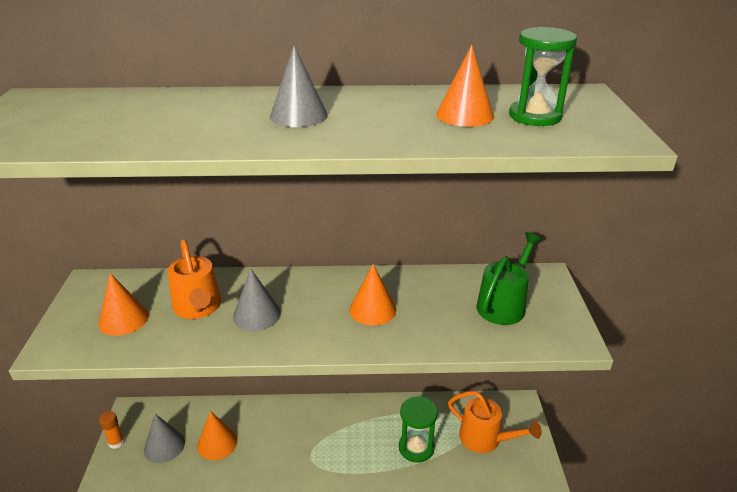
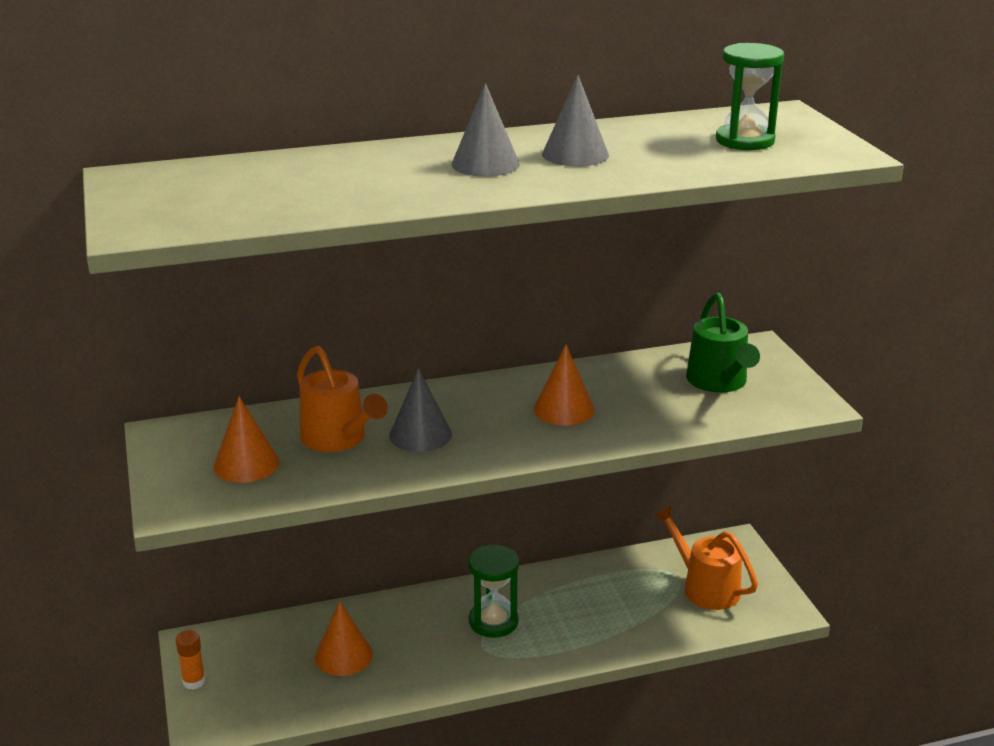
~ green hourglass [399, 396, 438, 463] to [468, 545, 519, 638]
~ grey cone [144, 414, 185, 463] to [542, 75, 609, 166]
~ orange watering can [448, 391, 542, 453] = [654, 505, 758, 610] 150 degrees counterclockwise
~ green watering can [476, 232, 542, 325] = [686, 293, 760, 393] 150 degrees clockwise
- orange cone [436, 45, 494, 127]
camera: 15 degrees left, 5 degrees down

*What you should do:* Return every line of the material in which the word "orange" is found.

*Your solution:*
~ orange watering can [448, 391, 542, 453] = [654, 505, 758, 610] 150 degrees counterclockwise
- orange cone [436, 45, 494, 127]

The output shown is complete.